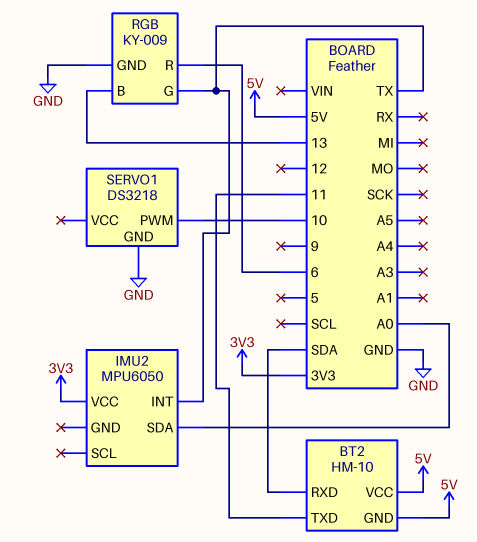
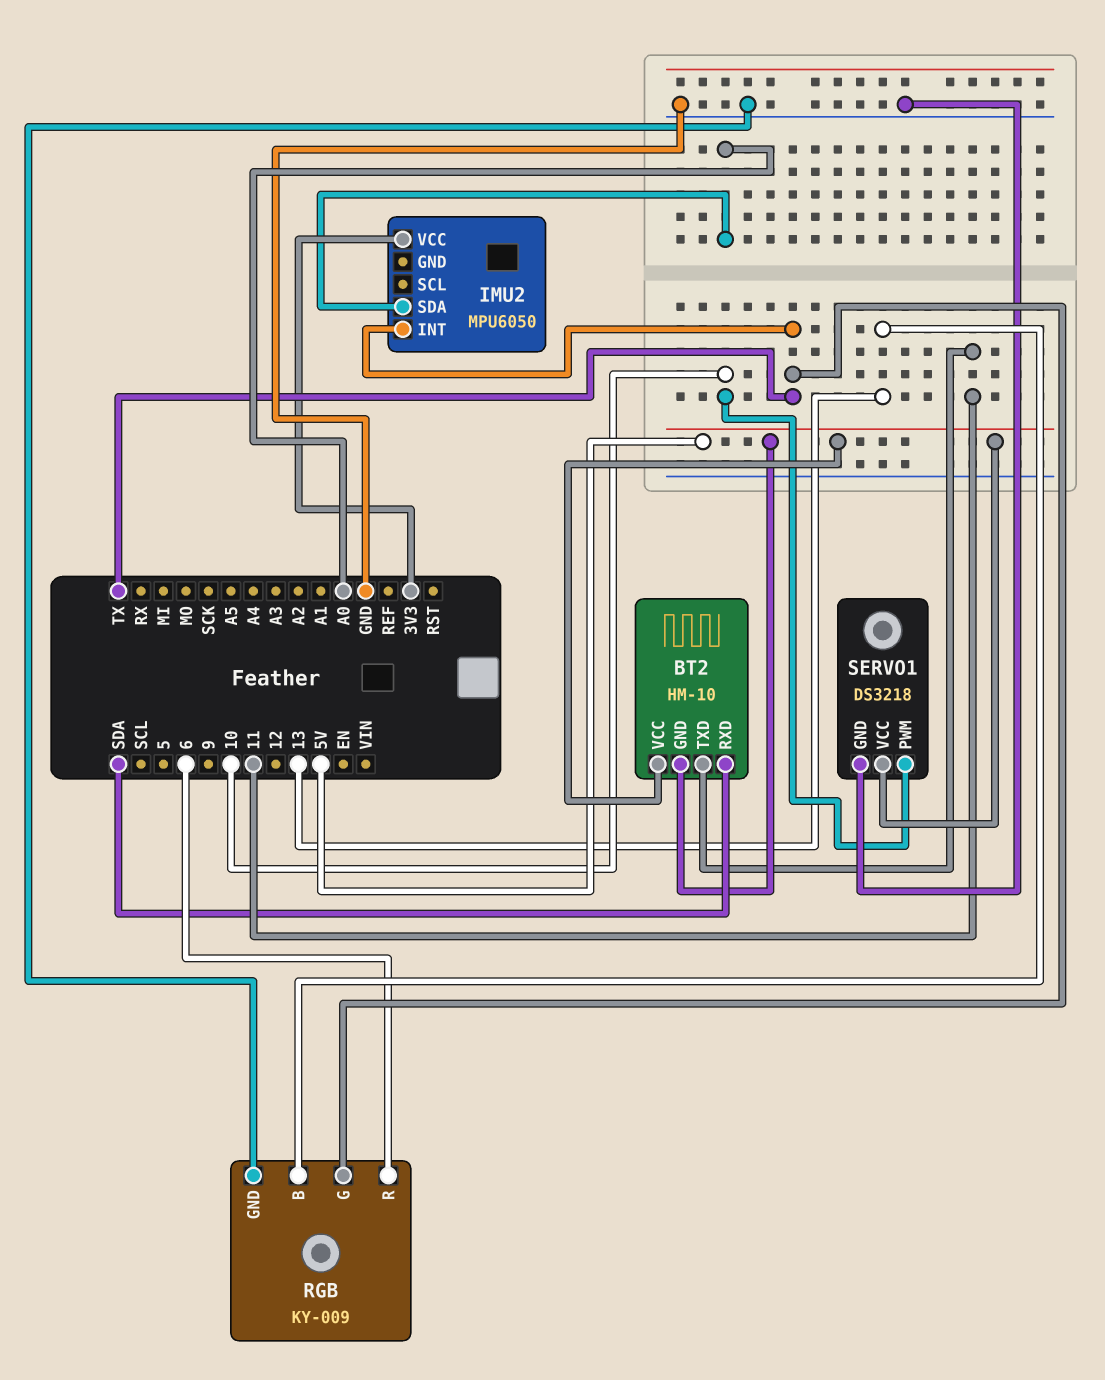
SERVO1 pin VCC: none -> 5V

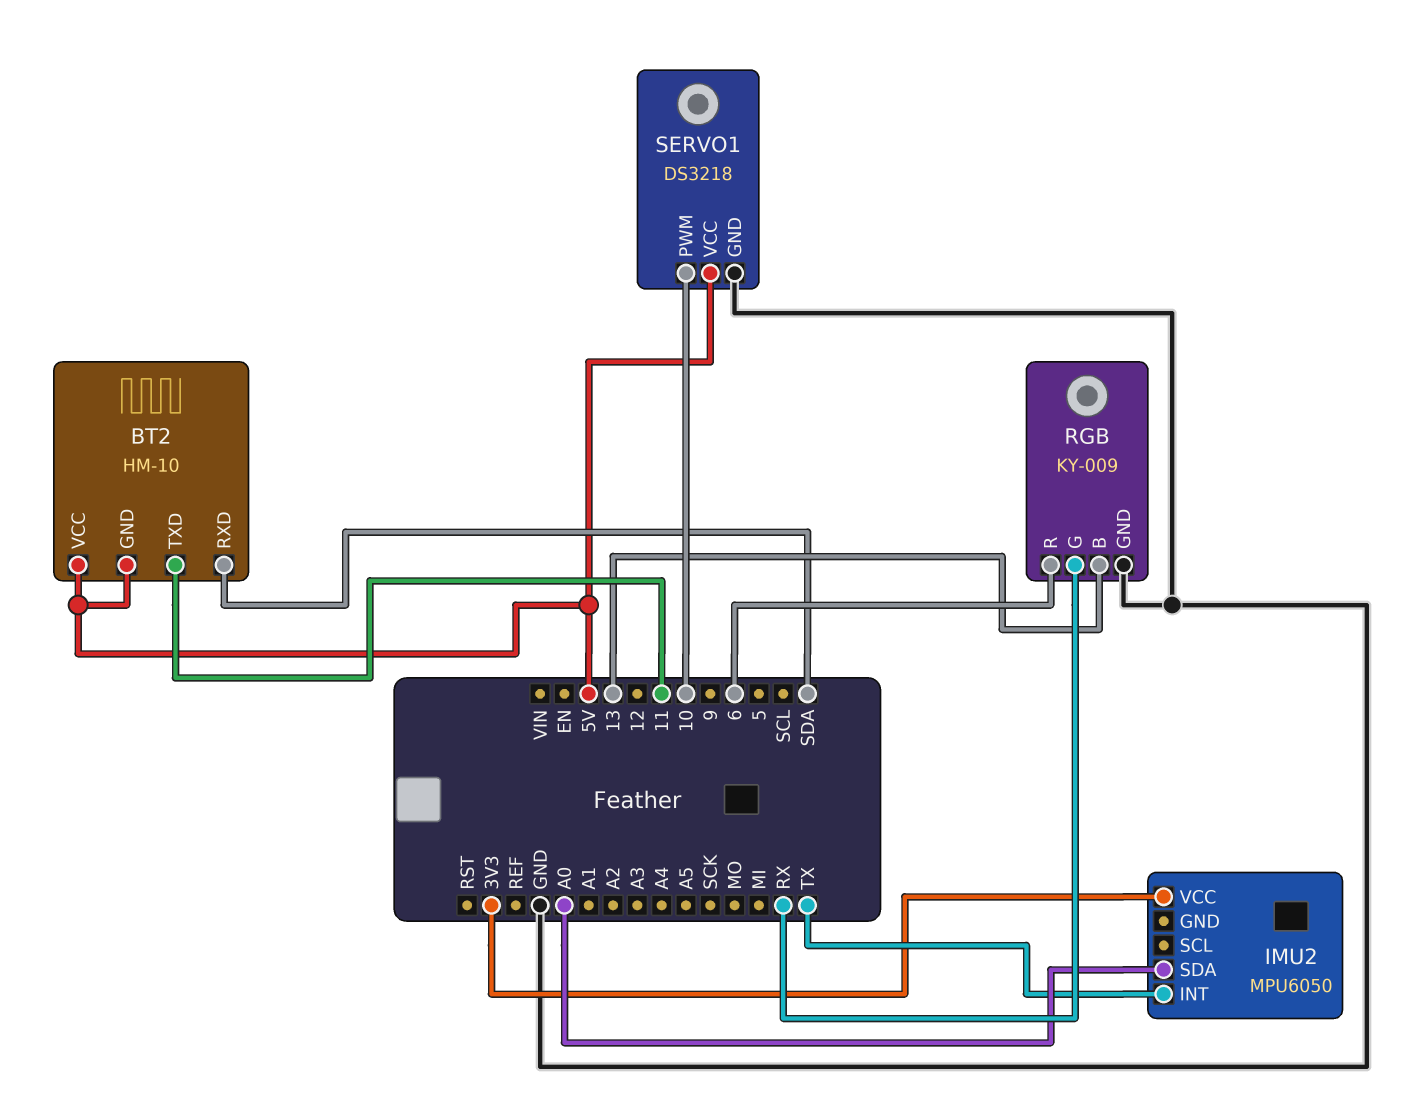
RGB pin G: TX -> RX

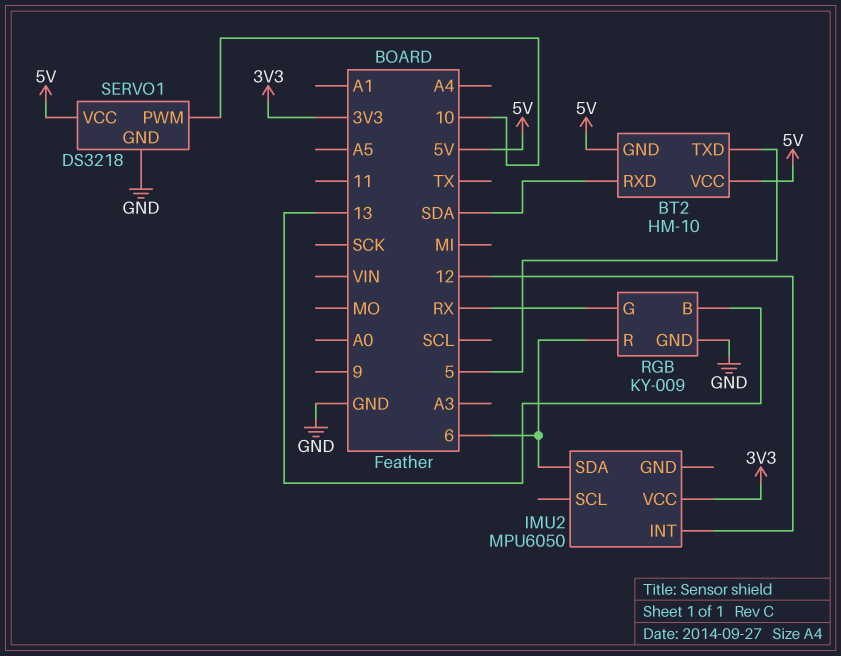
BT2 pin TXD: 11 -> 5
IMU2 pin INT: TX -> 12
IMU2 pin SDA: A0 -> 6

TASK OBJECTIVE:
Give back every line of the material above word for word, leaving out the pictures.

TASK RESULT:
SERVO1 pin VCC: none -> 5V

RGB pin G: TX -> RX

BT2 pin TXD: 11 -> 5
IMU2 pin INT: TX -> 12
IMU2 pin SDA: A0 -> 6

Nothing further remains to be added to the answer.